Extracted records:
• • • • •
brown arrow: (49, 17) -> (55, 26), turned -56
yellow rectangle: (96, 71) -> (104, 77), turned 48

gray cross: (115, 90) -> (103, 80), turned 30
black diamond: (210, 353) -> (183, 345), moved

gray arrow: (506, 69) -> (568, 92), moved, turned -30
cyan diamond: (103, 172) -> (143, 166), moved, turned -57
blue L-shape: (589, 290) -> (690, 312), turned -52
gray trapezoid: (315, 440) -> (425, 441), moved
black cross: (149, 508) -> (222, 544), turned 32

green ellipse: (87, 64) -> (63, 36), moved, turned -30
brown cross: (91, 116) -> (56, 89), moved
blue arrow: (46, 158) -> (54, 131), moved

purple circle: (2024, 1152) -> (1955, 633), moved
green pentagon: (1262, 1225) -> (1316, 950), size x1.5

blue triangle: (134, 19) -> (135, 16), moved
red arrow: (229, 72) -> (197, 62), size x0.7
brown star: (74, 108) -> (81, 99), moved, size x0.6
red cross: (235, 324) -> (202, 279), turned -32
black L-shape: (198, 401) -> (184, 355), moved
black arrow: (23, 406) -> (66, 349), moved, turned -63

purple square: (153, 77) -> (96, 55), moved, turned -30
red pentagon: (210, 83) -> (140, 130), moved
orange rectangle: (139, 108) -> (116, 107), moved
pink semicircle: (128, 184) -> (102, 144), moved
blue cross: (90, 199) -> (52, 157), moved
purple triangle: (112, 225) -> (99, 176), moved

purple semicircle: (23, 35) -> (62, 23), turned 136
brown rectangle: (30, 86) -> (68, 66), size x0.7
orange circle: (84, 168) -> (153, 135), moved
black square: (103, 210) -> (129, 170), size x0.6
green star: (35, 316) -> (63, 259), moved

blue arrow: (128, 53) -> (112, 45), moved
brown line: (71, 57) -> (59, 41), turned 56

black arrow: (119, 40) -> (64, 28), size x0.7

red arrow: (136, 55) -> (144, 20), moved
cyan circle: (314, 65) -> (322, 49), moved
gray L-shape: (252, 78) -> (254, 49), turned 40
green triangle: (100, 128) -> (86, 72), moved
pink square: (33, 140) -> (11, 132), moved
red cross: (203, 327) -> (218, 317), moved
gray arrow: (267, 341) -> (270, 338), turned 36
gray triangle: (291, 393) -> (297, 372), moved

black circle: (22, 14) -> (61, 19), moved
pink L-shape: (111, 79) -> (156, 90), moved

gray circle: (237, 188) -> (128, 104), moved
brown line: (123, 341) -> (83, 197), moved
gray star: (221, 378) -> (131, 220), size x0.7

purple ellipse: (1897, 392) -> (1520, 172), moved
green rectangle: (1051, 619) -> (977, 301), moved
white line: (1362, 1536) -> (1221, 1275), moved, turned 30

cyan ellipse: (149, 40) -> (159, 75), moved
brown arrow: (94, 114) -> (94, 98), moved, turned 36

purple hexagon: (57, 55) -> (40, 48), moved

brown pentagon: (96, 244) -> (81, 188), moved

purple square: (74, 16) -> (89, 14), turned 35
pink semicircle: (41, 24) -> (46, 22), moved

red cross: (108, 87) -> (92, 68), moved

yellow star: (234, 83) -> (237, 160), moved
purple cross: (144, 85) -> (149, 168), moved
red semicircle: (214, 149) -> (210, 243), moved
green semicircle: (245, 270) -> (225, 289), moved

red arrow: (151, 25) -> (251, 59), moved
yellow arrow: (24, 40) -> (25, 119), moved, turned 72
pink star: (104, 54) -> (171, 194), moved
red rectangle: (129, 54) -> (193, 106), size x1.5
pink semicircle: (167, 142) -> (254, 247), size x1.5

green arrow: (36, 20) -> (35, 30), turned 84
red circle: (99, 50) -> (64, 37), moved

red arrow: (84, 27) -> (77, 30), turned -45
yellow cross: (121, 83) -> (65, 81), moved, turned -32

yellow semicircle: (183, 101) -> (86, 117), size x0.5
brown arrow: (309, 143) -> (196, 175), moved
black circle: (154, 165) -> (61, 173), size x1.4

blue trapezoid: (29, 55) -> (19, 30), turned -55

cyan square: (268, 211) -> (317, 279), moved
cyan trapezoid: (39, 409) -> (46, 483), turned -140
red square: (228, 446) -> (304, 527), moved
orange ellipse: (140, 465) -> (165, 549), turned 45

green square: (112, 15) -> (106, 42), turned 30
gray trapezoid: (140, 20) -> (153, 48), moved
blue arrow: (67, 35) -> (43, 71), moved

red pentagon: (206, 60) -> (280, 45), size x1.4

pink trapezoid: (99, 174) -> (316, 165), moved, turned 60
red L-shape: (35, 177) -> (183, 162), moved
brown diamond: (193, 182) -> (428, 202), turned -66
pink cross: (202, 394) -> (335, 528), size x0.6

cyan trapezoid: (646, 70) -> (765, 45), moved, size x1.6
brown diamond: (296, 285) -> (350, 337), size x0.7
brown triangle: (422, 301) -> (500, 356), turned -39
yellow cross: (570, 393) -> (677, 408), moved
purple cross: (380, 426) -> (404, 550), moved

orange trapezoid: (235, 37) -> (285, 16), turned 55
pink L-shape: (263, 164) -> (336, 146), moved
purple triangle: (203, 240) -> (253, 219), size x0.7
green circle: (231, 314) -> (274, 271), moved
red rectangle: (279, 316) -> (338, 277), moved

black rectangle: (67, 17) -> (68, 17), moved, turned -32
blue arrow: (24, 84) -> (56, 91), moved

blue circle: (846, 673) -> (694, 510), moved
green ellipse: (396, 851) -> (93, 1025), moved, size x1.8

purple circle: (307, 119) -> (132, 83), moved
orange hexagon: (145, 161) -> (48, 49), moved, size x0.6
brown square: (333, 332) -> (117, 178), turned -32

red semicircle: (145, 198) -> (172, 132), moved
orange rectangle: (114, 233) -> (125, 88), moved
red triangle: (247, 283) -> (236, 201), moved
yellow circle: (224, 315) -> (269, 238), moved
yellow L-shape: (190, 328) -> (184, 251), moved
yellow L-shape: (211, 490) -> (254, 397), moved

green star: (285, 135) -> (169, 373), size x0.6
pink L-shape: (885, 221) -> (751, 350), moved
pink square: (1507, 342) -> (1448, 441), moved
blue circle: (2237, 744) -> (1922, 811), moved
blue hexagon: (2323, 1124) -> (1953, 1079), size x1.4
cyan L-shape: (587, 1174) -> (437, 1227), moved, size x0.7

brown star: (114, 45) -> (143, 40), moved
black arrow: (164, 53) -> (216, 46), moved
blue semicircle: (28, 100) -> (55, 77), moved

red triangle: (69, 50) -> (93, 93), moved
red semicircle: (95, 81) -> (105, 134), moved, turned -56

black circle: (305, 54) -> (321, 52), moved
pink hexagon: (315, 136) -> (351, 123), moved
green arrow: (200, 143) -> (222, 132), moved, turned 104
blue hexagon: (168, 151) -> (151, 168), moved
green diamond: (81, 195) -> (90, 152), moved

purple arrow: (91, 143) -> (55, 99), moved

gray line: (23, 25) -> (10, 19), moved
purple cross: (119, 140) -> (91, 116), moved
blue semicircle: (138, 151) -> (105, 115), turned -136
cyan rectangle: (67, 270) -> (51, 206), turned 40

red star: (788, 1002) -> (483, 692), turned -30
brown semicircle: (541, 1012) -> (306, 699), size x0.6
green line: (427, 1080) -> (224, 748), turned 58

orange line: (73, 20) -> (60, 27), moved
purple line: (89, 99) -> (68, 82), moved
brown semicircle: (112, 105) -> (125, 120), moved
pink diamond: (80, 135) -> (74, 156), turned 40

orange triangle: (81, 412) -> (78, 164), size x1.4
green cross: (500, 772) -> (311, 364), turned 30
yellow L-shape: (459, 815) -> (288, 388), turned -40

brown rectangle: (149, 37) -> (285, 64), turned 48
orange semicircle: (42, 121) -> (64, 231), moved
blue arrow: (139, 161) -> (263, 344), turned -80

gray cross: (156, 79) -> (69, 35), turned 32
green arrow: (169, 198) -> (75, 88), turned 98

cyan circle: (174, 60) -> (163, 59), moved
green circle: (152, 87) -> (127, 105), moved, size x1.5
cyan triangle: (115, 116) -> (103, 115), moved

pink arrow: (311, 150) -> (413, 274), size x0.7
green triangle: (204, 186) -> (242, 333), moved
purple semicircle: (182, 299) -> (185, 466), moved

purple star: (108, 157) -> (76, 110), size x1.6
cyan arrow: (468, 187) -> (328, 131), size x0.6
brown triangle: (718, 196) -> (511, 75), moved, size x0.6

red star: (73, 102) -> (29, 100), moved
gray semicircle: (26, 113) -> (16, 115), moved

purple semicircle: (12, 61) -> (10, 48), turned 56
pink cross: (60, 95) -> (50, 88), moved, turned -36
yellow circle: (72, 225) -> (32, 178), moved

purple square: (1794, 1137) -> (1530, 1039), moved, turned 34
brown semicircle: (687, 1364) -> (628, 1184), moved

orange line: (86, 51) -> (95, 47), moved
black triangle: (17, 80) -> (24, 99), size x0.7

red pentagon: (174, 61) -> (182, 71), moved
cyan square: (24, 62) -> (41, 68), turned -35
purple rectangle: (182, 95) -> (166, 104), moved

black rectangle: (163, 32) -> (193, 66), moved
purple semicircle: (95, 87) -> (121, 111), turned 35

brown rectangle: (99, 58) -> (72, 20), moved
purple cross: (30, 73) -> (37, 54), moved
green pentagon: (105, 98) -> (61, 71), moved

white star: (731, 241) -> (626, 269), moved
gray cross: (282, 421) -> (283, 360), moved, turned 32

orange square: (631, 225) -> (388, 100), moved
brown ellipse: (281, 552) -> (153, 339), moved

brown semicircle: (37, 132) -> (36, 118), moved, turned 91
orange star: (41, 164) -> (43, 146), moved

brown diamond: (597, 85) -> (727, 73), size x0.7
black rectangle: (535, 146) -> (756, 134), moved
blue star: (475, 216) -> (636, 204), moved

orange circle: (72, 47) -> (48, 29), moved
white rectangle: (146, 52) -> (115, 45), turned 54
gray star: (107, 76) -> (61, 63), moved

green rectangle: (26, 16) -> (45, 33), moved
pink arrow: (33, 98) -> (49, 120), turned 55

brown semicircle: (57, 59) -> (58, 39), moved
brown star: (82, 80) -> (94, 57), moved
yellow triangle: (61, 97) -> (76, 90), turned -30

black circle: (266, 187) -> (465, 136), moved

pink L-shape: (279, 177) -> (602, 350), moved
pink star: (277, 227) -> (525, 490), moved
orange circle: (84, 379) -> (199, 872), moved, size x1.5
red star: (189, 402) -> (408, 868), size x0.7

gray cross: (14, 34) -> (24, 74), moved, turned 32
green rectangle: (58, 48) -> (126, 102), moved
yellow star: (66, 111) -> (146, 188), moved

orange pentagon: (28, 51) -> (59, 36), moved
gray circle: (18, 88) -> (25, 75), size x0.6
• • • • •
Exercise objective: Using the entries above, output exactly the lines between the line holding "pink L-shape: (111, 79) -> (156, 90), moved" and the line holding "pink star: (104, 54) -> (171, 194), moved", end lines included, and nothing more.

Output of the task:
pink L-shape: (111, 79) -> (156, 90), moved

gray circle: (237, 188) -> (128, 104), moved
brown line: (123, 341) -> (83, 197), moved
gray star: (221, 378) -> (131, 220), size x0.7

purple ellipse: (1897, 392) -> (1520, 172), moved
green rectangle: (1051, 619) -> (977, 301), moved
white line: (1362, 1536) -> (1221, 1275), moved, turned 30

cyan ellipse: (149, 40) -> (159, 75), moved
brown arrow: (94, 114) -> (94, 98), moved, turned 36

purple hexagon: (57, 55) -> (40, 48), moved

brown pentagon: (96, 244) -> (81, 188), moved

purple square: (74, 16) -> (89, 14), turned 35
pink semicircle: (41, 24) -> (46, 22), moved

red cross: (108, 87) -> (92, 68), moved

yellow star: (234, 83) -> (237, 160), moved
purple cross: (144, 85) -> (149, 168), moved
red semicircle: (214, 149) -> (210, 243), moved
green semicircle: (245, 270) -> (225, 289), moved

red arrow: (151, 25) -> (251, 59), moved
yellow arrow: (24, 40) -> (25, 119), moved, turned 72
pink star: (104, 54) -> (171, 194), moved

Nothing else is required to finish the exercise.